Exercise instructions: Given the listing below, write out exactly the lines starting with the line that has "C14: none -> 4.7nF (N12, N15)" and going on through the line that has "SW1: switch (FB, VS) -> none", both kept.
>>>>
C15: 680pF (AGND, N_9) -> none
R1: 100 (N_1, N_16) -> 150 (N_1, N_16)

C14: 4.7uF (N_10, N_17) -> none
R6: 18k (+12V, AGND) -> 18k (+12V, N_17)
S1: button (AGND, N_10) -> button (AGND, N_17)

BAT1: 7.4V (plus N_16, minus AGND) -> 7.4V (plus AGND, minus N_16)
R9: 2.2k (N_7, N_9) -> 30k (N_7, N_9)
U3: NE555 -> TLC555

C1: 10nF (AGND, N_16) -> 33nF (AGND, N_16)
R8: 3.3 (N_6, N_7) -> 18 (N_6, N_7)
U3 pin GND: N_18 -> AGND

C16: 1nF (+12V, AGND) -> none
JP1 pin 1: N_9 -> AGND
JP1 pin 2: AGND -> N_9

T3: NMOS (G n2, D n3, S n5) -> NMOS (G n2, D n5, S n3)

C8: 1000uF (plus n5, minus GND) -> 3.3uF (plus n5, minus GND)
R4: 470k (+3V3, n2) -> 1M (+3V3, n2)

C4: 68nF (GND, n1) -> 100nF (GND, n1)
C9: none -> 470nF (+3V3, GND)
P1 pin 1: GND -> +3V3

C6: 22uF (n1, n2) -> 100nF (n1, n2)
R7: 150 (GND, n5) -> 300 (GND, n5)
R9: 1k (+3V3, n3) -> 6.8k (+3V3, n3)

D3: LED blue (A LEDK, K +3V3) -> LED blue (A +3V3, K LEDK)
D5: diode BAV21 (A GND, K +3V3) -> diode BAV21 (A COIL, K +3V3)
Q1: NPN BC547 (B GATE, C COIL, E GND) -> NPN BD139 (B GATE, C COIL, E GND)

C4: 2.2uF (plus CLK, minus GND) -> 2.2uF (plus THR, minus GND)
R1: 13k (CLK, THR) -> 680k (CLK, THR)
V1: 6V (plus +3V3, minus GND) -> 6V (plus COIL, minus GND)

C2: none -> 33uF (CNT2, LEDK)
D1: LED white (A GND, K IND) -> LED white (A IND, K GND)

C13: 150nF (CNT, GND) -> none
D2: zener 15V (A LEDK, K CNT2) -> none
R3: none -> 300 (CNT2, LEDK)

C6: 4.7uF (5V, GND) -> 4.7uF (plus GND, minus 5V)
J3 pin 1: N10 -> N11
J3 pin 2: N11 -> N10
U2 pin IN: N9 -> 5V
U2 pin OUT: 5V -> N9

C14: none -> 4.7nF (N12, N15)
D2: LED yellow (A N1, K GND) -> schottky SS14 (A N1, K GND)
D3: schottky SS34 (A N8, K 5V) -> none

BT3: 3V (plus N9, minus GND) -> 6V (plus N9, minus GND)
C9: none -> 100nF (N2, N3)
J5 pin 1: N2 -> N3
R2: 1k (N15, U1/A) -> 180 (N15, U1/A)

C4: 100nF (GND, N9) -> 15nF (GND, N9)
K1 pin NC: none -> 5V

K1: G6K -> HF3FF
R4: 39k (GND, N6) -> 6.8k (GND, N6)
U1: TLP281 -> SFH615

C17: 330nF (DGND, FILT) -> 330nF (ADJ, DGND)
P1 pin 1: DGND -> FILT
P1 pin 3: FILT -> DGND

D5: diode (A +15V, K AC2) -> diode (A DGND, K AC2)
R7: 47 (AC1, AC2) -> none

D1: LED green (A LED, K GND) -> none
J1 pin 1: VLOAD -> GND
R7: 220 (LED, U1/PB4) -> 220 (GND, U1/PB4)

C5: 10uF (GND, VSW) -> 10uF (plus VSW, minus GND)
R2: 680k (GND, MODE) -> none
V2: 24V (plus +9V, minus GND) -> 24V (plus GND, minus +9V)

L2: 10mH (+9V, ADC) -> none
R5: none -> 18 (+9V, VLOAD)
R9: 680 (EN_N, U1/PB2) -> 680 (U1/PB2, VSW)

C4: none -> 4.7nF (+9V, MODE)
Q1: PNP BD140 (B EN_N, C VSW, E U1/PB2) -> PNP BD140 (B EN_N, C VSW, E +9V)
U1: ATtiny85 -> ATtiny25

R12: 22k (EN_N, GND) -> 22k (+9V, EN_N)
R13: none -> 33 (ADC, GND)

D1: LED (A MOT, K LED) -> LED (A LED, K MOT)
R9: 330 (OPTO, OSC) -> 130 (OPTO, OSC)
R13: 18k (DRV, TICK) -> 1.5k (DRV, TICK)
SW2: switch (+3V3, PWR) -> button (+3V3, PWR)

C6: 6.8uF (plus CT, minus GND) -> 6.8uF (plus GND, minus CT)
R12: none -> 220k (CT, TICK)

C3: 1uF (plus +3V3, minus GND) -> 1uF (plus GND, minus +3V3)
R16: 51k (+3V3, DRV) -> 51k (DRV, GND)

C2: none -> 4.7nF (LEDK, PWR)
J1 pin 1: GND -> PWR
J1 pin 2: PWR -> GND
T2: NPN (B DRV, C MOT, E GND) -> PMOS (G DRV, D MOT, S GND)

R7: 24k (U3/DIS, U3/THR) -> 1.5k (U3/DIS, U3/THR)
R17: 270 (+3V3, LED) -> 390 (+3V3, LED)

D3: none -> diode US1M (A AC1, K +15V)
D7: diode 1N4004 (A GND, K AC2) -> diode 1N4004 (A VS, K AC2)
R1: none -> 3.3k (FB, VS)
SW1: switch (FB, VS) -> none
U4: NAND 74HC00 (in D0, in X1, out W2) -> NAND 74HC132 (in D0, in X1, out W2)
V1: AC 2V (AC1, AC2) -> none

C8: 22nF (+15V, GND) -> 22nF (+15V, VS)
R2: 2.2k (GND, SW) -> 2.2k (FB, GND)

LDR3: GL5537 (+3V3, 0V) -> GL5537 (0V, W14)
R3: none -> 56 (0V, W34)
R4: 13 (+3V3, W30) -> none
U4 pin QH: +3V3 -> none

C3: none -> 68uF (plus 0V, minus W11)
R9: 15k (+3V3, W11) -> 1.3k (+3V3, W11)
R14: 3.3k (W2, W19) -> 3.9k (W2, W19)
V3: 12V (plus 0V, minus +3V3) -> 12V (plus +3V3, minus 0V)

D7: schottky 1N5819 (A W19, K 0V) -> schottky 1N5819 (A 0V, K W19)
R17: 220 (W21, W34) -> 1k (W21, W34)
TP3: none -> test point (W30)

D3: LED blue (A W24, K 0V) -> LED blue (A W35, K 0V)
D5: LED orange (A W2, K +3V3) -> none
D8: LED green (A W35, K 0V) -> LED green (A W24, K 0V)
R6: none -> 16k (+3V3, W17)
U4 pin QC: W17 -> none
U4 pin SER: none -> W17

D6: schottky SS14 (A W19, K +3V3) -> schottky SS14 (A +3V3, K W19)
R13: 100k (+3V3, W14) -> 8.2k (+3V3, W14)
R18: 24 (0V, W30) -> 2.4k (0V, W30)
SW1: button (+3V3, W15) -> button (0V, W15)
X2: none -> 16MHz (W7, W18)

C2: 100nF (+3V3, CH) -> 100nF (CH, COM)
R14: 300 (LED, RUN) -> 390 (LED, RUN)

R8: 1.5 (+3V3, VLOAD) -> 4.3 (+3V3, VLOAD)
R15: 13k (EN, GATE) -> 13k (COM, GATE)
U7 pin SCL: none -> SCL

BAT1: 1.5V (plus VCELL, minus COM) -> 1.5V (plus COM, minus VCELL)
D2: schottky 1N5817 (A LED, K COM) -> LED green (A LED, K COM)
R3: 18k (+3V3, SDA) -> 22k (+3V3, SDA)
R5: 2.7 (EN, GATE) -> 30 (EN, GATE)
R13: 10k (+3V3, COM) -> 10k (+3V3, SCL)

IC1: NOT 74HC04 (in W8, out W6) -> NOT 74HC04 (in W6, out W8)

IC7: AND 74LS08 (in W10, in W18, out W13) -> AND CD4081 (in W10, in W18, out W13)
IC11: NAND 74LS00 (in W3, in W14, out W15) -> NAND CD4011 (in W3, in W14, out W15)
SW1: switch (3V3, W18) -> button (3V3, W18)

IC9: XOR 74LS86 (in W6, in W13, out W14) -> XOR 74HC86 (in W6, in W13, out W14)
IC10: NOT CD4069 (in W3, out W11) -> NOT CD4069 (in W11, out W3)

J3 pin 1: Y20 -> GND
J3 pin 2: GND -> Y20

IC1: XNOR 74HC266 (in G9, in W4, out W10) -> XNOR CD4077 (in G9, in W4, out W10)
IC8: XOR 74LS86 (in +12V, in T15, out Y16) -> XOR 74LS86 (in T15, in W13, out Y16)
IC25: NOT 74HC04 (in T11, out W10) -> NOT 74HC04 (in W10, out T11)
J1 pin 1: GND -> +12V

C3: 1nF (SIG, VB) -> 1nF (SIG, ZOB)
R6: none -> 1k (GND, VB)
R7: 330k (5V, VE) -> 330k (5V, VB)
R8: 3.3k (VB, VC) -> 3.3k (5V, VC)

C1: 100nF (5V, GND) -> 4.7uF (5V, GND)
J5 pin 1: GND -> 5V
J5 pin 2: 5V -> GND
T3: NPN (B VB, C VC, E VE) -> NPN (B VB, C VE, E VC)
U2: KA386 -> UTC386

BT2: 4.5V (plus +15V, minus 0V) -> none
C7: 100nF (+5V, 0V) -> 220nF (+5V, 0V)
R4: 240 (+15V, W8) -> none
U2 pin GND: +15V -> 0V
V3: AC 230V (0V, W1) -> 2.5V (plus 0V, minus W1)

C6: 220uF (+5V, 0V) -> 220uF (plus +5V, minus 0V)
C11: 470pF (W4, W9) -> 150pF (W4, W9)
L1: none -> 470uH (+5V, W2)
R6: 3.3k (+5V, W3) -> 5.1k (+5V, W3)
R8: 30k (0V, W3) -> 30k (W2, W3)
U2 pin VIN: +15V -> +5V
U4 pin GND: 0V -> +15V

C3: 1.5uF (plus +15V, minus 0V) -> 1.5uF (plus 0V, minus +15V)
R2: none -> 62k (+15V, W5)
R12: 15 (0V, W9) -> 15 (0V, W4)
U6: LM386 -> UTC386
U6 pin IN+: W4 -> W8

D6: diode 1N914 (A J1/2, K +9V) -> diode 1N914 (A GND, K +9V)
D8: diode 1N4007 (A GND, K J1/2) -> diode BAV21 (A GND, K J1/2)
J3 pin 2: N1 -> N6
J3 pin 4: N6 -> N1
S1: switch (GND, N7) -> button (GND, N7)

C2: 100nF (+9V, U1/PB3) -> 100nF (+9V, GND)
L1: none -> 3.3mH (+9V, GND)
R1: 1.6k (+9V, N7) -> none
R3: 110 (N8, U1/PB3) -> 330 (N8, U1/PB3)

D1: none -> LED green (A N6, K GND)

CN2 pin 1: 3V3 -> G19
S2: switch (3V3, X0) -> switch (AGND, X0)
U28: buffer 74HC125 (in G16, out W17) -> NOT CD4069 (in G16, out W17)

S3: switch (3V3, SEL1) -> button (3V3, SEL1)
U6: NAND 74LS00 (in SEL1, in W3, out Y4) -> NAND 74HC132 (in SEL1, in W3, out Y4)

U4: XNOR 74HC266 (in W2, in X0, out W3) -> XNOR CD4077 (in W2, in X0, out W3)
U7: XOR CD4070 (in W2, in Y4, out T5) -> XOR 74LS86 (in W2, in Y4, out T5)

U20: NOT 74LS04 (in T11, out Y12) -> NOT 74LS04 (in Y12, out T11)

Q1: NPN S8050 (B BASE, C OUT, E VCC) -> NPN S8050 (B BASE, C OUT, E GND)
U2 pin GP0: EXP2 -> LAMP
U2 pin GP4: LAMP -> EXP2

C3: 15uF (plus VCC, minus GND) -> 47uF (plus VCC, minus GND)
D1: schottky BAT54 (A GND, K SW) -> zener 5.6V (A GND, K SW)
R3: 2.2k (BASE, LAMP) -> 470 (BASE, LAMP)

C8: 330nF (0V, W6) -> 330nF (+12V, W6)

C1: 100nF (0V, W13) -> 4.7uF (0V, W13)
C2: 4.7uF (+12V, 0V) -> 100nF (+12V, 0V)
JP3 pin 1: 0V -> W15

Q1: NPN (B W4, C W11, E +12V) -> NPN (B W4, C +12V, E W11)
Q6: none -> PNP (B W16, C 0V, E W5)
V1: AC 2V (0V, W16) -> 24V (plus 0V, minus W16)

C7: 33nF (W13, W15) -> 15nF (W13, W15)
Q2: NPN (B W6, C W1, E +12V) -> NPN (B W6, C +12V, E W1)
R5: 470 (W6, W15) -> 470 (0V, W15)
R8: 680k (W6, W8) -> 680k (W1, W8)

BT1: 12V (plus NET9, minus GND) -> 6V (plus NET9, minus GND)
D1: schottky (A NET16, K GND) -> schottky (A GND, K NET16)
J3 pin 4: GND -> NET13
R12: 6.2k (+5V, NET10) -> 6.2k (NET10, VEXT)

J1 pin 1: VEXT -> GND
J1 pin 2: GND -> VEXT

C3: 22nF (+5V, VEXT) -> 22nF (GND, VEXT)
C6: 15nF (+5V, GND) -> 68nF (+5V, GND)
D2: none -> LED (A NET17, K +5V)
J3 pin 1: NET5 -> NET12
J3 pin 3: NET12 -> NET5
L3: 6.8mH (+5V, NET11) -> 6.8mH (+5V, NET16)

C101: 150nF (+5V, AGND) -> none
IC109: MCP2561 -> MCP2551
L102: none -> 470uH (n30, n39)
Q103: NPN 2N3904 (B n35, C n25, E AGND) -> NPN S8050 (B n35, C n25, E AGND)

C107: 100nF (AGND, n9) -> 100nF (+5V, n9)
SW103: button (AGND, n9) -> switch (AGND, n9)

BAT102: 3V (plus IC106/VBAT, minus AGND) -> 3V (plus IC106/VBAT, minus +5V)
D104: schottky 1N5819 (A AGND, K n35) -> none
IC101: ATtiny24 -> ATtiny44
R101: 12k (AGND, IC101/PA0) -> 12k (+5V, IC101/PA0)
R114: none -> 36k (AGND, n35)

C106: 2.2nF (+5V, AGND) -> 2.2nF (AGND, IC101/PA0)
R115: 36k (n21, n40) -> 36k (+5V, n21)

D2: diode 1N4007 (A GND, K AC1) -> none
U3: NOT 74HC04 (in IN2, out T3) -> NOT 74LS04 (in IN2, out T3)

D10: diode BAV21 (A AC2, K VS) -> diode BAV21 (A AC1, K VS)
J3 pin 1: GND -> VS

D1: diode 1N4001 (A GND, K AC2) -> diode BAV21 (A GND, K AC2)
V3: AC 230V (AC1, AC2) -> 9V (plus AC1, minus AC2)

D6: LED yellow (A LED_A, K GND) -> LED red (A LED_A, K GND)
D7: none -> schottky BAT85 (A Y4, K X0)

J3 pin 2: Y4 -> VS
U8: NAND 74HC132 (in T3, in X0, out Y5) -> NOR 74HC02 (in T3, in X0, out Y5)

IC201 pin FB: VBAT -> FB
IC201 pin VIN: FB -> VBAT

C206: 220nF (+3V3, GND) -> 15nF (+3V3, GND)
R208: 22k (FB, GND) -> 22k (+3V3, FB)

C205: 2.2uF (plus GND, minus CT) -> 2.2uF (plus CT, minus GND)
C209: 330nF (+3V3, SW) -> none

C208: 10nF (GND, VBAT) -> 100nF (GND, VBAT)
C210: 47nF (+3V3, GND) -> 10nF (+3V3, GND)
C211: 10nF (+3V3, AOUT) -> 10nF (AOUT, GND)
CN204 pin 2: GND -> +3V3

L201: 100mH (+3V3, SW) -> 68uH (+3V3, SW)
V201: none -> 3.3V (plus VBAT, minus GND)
<<<<
Solution to this exercise:
C14: none -> 4.7nF (N12, N15)
D2: LED yellow (A N1, K GND) -> schottky SS14 (A N1, K GND)
D3: schottky SS34 (A N8, K 5V) -> none

BT3: 3V (plus N9, minus GND) -> 6V (plus N9, minus GND)
C9: none -> 100nF (N2, N3)
J5 pin 1: N2 -> N3
R2: 1k (N15, U1/A) -> 180 (N15, U1/A)

C4: 100nF (GND, N9) -> 15nF (GND, N9)
K1 pin NC: none -> 5V

K1: G6K -> HF3FF
R4: 39k (GND, N6) -> 6.8k (GND, N6)
U1: TLP281 -> SFH615

C17: 330nF (DGND, FILT) -> 330nF (ADJ, DGND)
P1 pin 1: DGND -> FILT
P1 pin 3: FILT -> DGND

D5: diode (A +15V, K AC2) -> diode (A DGND, K AC2)
R7: 47 (AC1, AC2) -> none

D1: LED green (A LED, K GND) -> none
J1 pin 1: VLOAD -> GND
R7: 220 (LED, U1/PB4) -> 220 (GND, U1/PB4)

C5: 10uF (GND, VSW) -> 10uF (plus VSW, minus GND)
R2: 680k (GND, MODE) -> none
V2: 24V (plus +9V, minus GND) -> 24V (plus GND, minus +9V)

L2: 10mH (+9V, ADC) -> none
R5: none -> 18 (+9V, VLOAD)
R9: 680 (EN_N, U1/PB2) -> 680 (U1/PB2, VSW)

C4: none -> 4.7nF (+9V, MODE)
Q1: PNP BD140 (B EN_N, C VSW, E U1/PB2) -> PNP BD140 (B EN_N, C VSW, E +9V)
U1: ATtiny85 -> ATtiny25

R12: 22k (EN_N, GND) -> 22k (+9V, EN_N)
R13: none -> 33 (ADC, GND)

D1: LED (A MOT, K LED) -> LED (A LED, K MOT)
R9: 330 (OPTO, OSC) -> 130 (OPTO, OSC)
R13: 18k (DRV, TICK) -> 1.5k (DRV, TICK)
SW2: switch (+3V3, PWR) -> button (+3V3, PWR)

C6: 6.8uF (plus CT, minus GND) -> 6.8uF (plus GND, minus CT)
R12: none -> 220k (CT, TICK)

C3: 1uF (plus +3V3, minus GND) -> 1uF (plus GND, minus +3V3)
R16: 51k (+3V3, DRV) -> 51k (DRV, GND)

C2: none -> 4.7nF (LEDK, PWR)
J1 pin 1: GND -> PWR
J1 pin 2: PWR -> GND
T2: NPN (B DRV, C MOT, E GND) -> PMOS (G DRV, D MOT, S GND)

R7: 24k (U3/DIS, U3/THR) -> 1.5k (U3/DIS, U3/THR)
R17: 270 (+3V3, LED) -> 390 (+3V3, LED)

D3: none -> diode US1M (A AC1, K +15V)
D7: diode 1N4004 (A GND, K AC2) -> diode 1N4004 (A VS, K AC2)
R1: none -> 3.3k (FB, VS)
SW1: switch (FB, VS) -> none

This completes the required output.